### DATA FOR REVIEW:
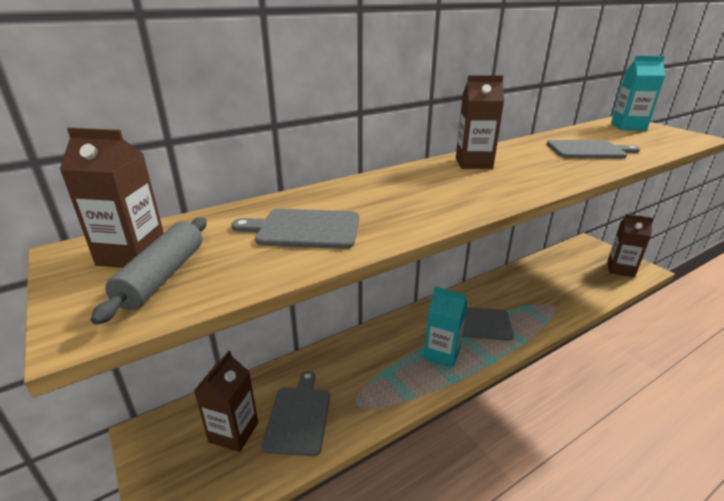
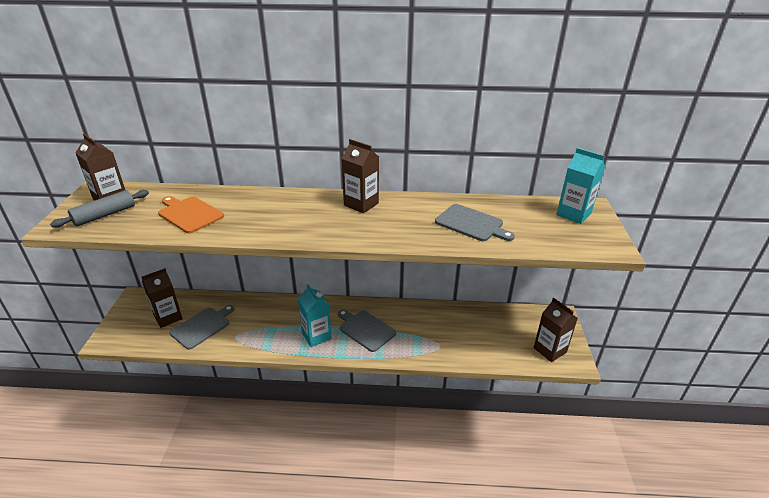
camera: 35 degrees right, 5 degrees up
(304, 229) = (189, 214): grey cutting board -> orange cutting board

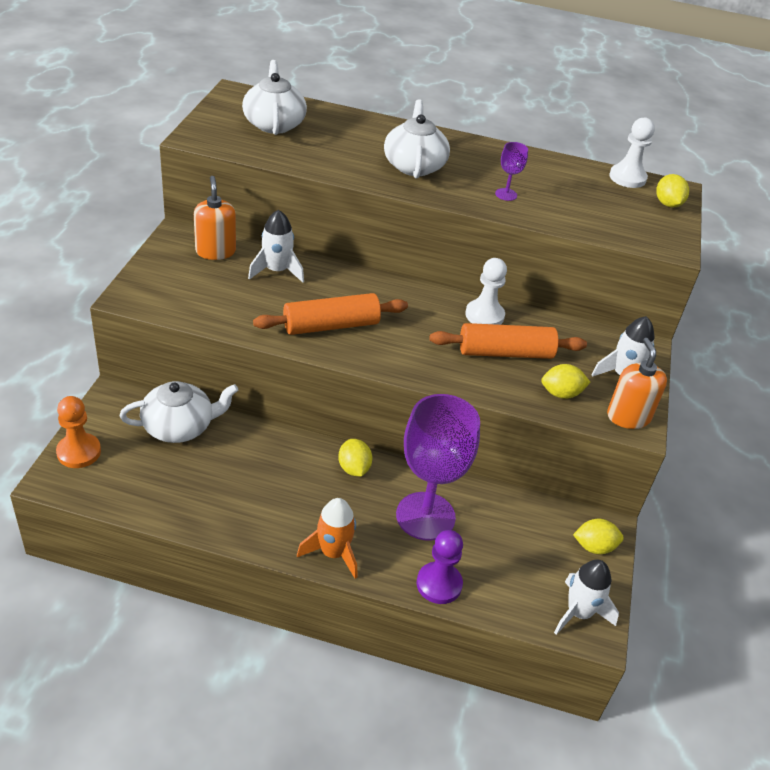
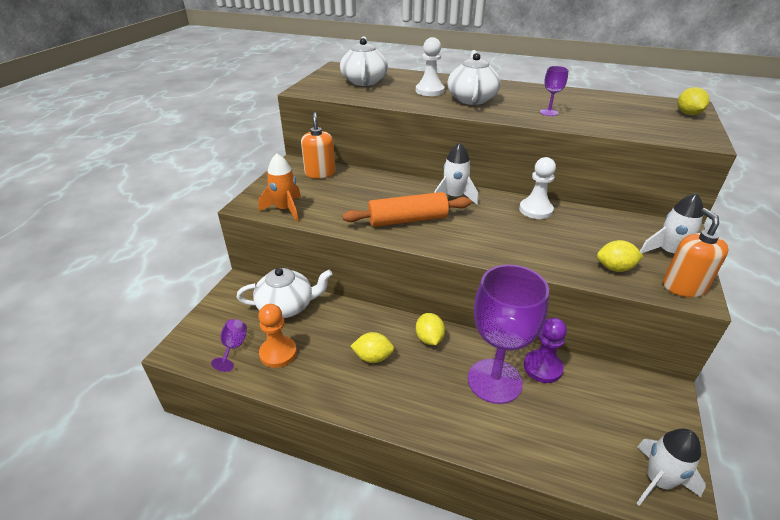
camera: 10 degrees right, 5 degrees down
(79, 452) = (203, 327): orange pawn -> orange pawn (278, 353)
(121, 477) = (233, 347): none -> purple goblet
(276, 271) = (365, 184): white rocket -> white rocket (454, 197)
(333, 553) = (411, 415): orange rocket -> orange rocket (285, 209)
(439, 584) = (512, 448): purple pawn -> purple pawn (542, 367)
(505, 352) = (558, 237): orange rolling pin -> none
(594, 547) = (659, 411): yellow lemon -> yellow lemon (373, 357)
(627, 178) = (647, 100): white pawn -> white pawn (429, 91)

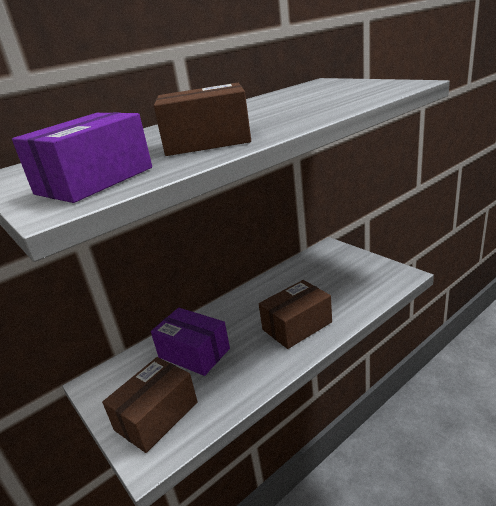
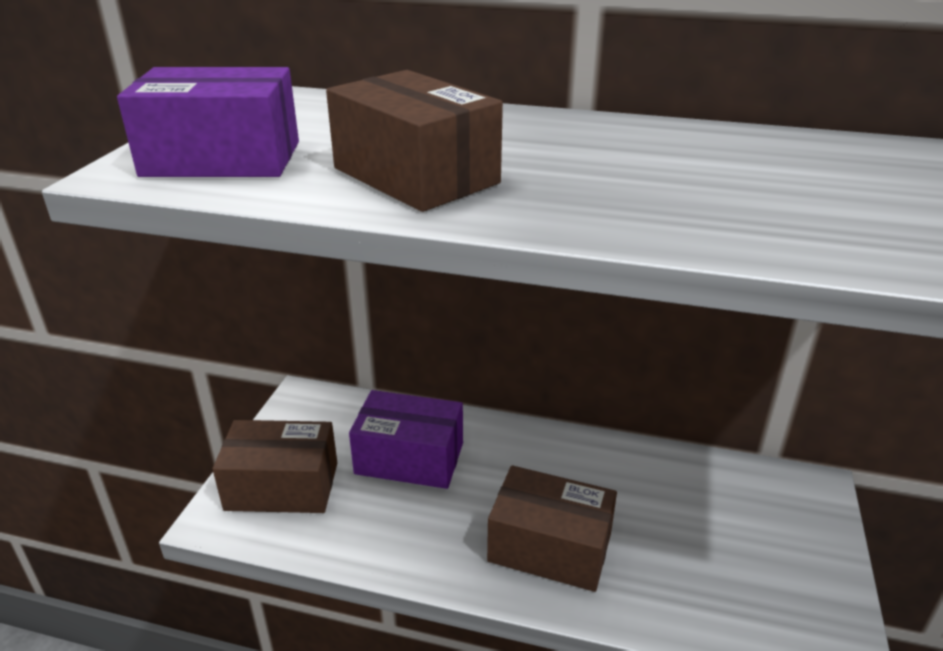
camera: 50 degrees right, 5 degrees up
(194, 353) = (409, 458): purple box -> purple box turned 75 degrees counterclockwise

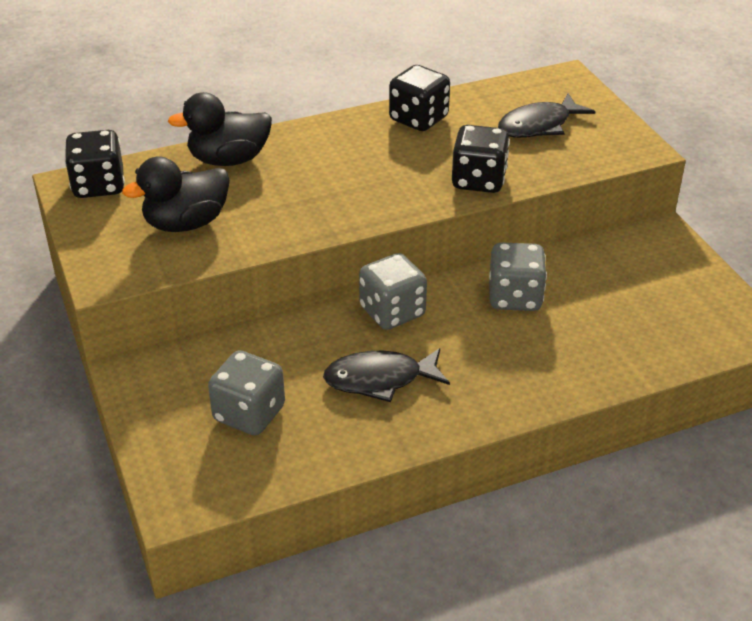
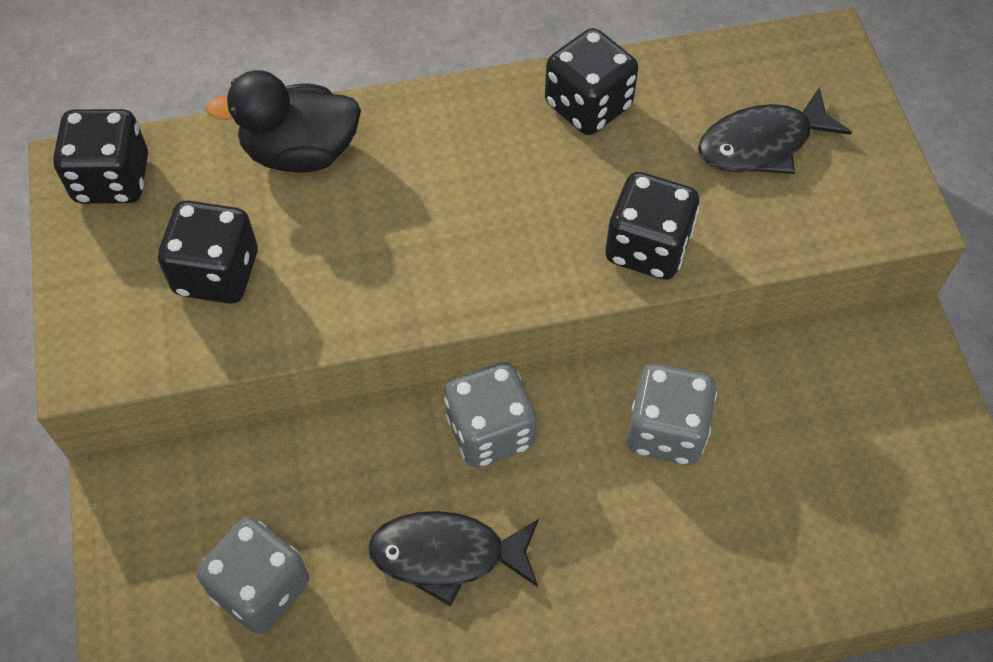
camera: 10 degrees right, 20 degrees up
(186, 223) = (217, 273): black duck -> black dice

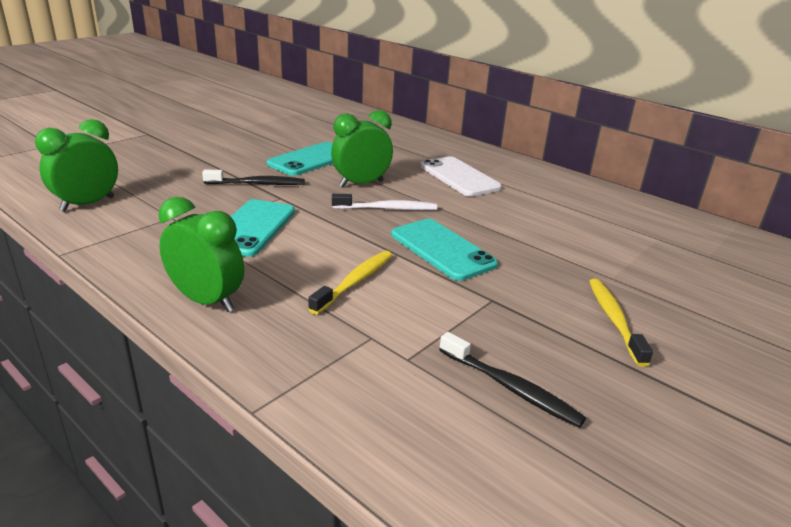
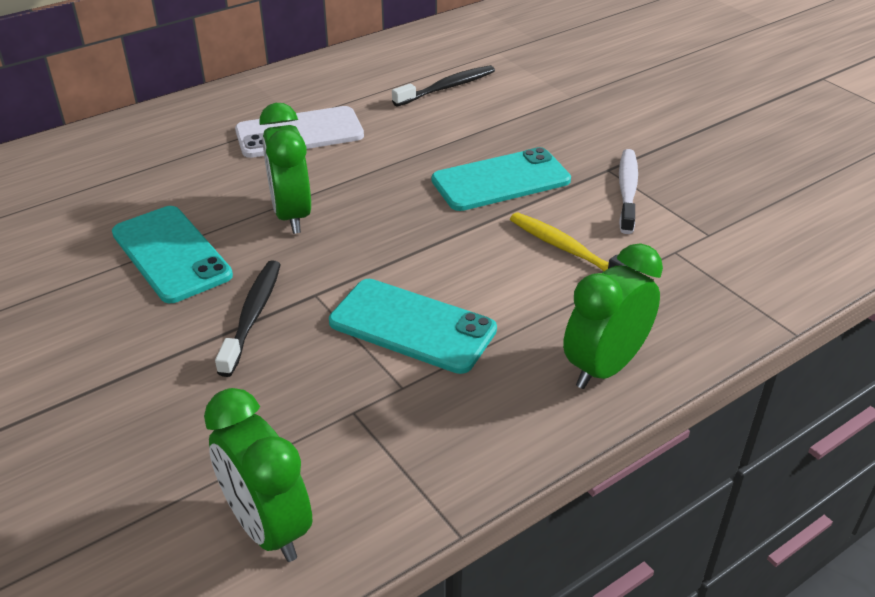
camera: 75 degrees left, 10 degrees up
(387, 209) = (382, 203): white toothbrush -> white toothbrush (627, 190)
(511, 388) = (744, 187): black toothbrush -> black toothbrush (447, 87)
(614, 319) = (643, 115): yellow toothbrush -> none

### WHAT NEEDS TO BE DONE:
Treating the line with "(439, 584) = (512, 448): purple" as the last line to include, retype the records exactly from their first line, excluding pictures.

### WORKED SOLUTION:
camera: 35 degrees right, 5 degrees up
(304, 229) = (189, 214): grey cutting board -> orange cutting board

camera: 10 degrees right, 5 degrees down
(79, 452) = (203, 327): orange pawn -> orange pawn (278, 353)
(121, 477) = (233, 347): none -> purple goblet
(276, 271) = (365, 184): white rocket -> white rocket (454, 197)
(333, 553) = (411, 415): orange rocket -> orange rocket (285, 209)
(439, 584) = (512, 448): purple pawn -> purple pawn (542, 367)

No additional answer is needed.